## Work instructions
Using the entries that follow, state how many lines contain "violet", with no other words.

[Stored data]
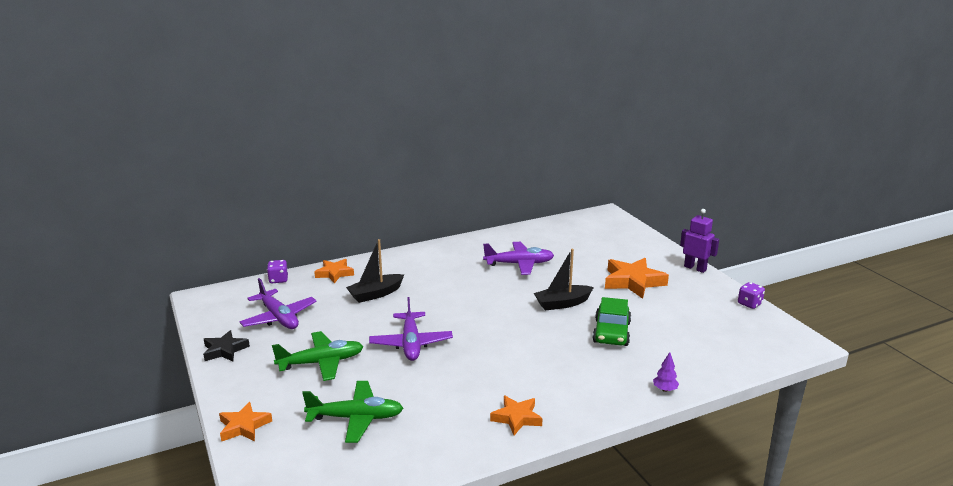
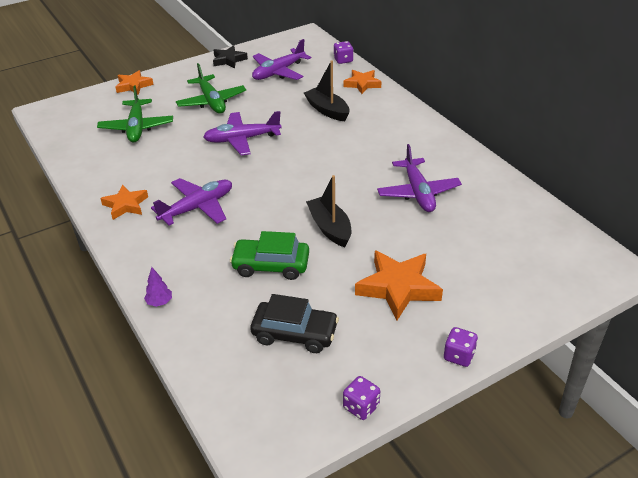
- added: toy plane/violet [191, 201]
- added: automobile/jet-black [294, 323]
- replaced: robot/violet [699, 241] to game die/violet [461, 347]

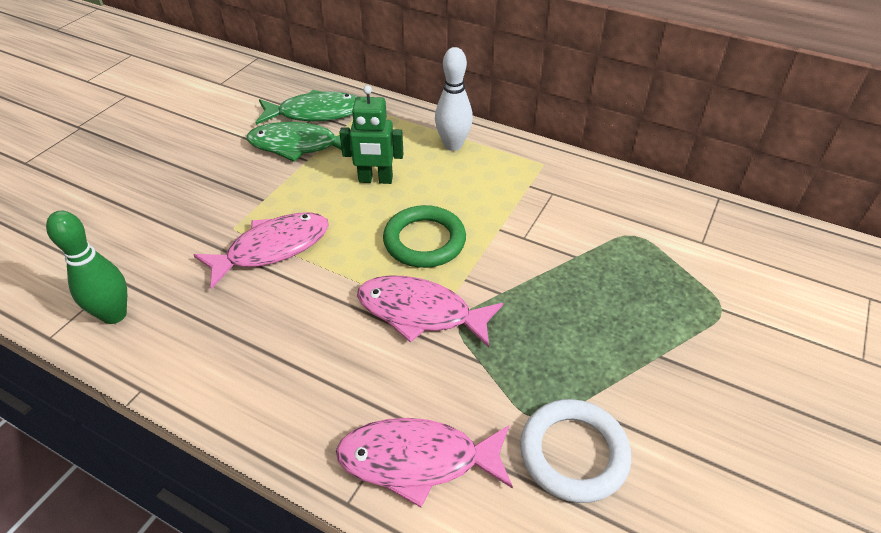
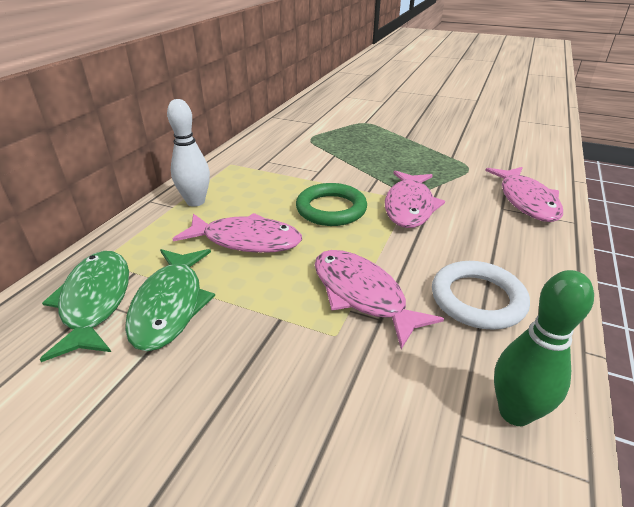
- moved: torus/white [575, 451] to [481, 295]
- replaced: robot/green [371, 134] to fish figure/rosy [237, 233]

## Exercise solution
2